*Your instructions:*
Can you print every line of the data below word for word, leaving out the pictures?

*Records to process:*
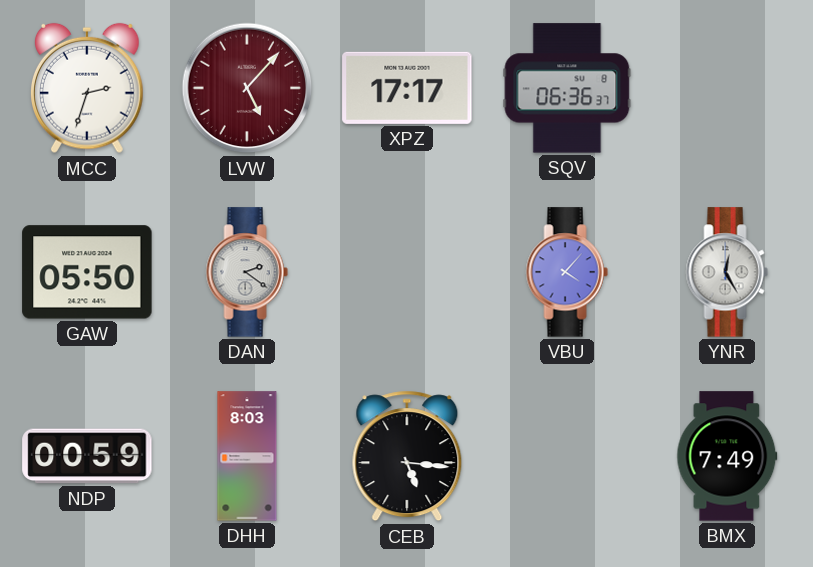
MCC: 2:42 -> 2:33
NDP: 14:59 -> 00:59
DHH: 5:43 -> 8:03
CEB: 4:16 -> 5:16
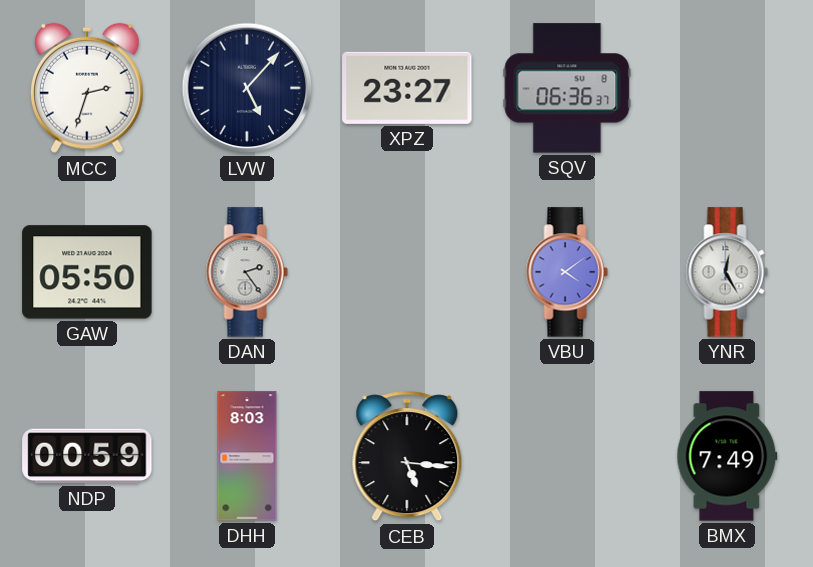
LVW dial: burgundy -> navy
XPZ: 17:17 -> 23:27
DAN: 2:21 -> 2:24
VBU: 4:07 -> 4:09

*Exercise solution:*
MCC: 2:42 -> 2:33
NDP: 14:59 -> 00:59
DHH: 5:43 -> 8:03
CEB: 4:16 -> 5:16
LVW dial: burgundy -> navy
XPZ: 17:17 -> 23:27
DAN: 2:21 -> 2:24
VBU: 4:07 -> 4:09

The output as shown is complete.